Task:
Exact reproduction is required for the lines below starting at the line with "rotate: Sprühflasche [blau]" and ending at the line with "camera: 30 degrees right, 10 degrees down", both included. No other lines, and no pictures.

[Image change detection data]

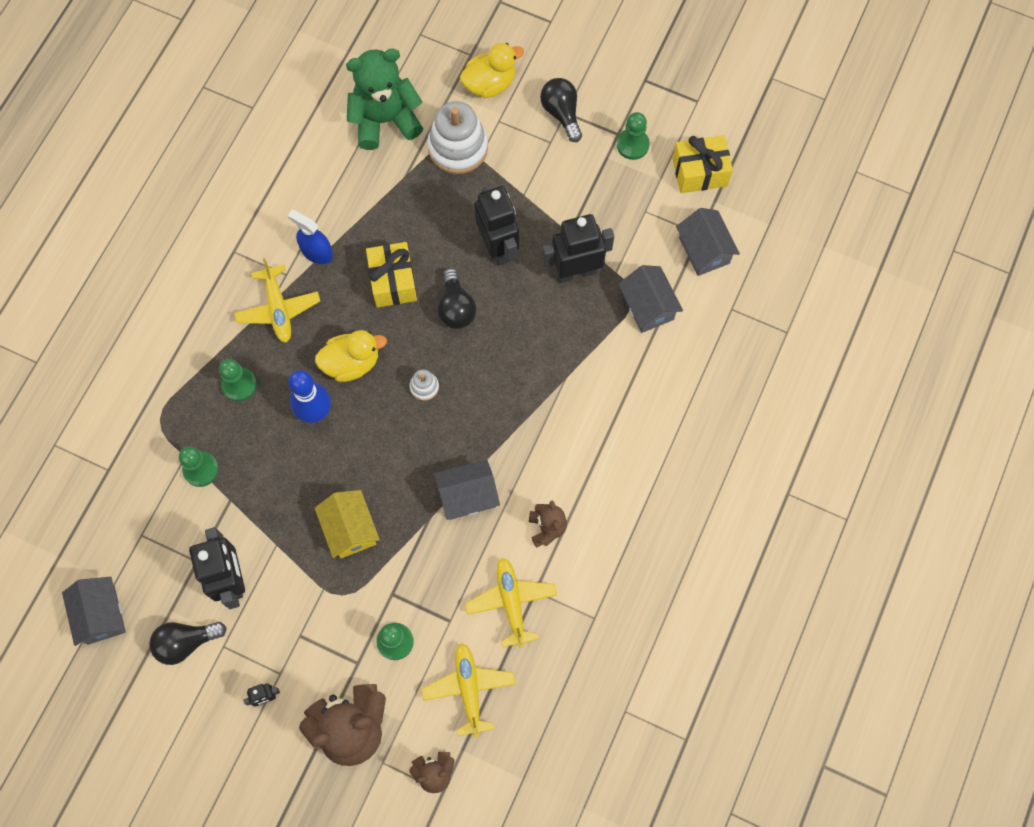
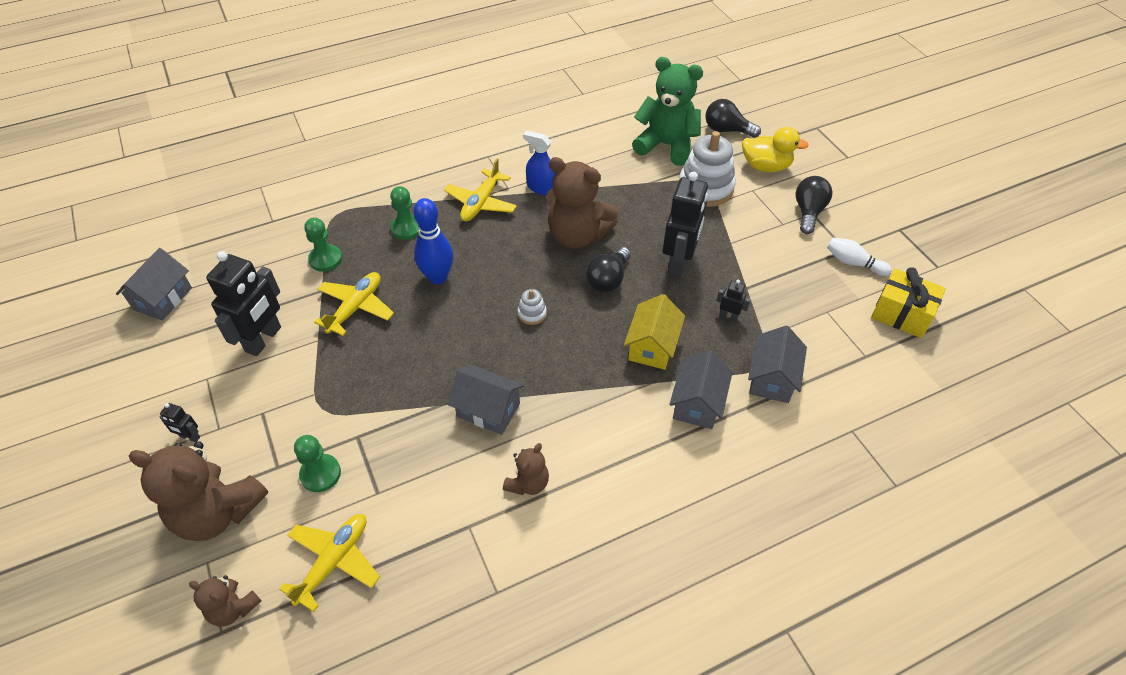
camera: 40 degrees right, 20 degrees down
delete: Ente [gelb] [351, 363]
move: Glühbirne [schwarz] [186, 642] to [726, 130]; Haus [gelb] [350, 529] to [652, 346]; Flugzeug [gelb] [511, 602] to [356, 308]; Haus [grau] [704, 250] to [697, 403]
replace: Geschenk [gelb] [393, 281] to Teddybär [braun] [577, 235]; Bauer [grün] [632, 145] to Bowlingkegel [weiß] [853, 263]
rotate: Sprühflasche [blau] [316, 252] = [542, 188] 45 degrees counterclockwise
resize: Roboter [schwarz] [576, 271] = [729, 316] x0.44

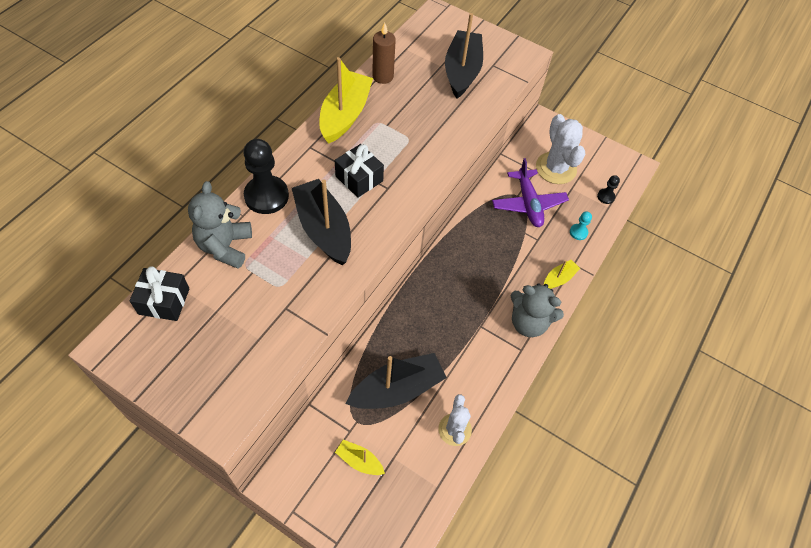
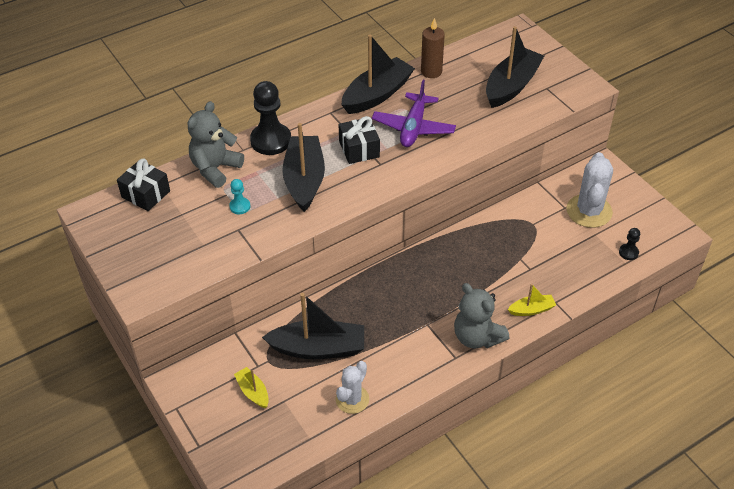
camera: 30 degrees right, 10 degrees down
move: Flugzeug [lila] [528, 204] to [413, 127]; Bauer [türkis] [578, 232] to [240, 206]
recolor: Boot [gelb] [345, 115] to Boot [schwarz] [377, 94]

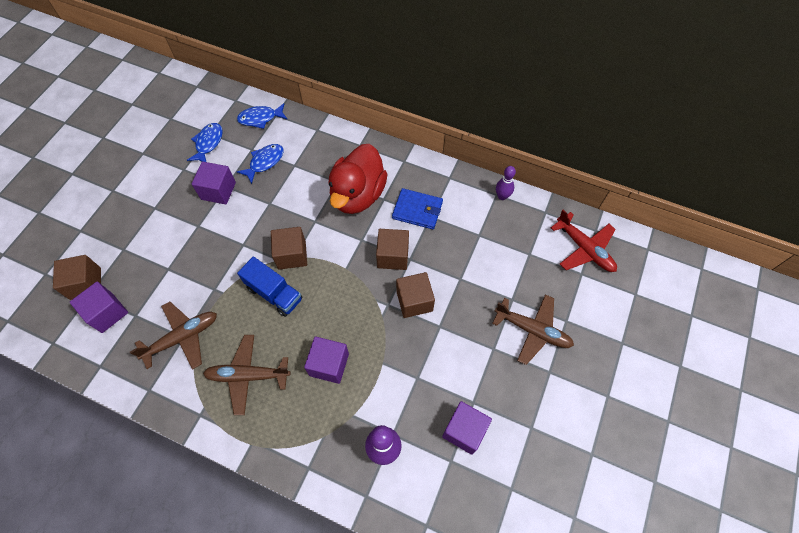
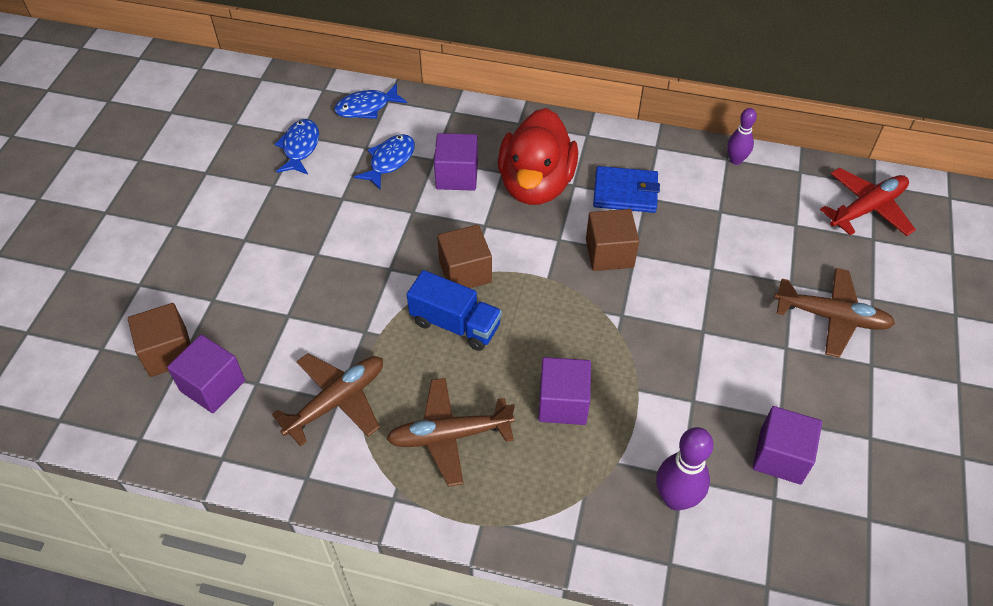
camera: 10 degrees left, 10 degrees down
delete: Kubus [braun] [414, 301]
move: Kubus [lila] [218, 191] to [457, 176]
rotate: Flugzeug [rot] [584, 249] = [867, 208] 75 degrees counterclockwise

Finished task:
rotate: Sprühflasche [blau] [316, 252] = [542, 188] 45 degrees counterclockwise
resize: Roboter [schwarz] [576, 271] = [729, 316] x0.44

camera: 30 degrees right, 10 degrees down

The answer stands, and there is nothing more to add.